● **WHAT IS NEEDED**:
From the line with "none -> red brick G9:G14 level 1" to the line with "grey tile C12:D12", retype every line exactly, including those two, and leave out the rest of the data below.
• • •
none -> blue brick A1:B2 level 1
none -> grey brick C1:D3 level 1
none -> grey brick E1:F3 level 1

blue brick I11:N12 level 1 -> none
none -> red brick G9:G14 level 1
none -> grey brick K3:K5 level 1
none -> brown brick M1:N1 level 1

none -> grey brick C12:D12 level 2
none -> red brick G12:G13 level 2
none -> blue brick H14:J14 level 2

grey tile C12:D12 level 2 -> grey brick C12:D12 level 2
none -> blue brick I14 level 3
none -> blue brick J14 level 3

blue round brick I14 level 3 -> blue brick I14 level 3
• • •
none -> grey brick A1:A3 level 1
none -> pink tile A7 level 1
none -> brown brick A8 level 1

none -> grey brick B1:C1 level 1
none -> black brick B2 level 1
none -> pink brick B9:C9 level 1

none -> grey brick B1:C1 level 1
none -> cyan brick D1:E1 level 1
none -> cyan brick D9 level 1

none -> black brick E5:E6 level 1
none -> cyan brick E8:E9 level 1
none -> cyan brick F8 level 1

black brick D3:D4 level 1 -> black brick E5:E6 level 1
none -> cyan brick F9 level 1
• • •
● **REPLY**:
none -> red brick G9:G14 level 1
none -> grey brick K3:K5 level 1
none -> brown brick M1:N1 level 1

none -> grey brick C12:D12 level 2
none -> red brick G12:G13 level 2
none -> blue brick H14:J14 level 2

grey tile C12:D12 level 2 -> grey brick C12:D12 level 2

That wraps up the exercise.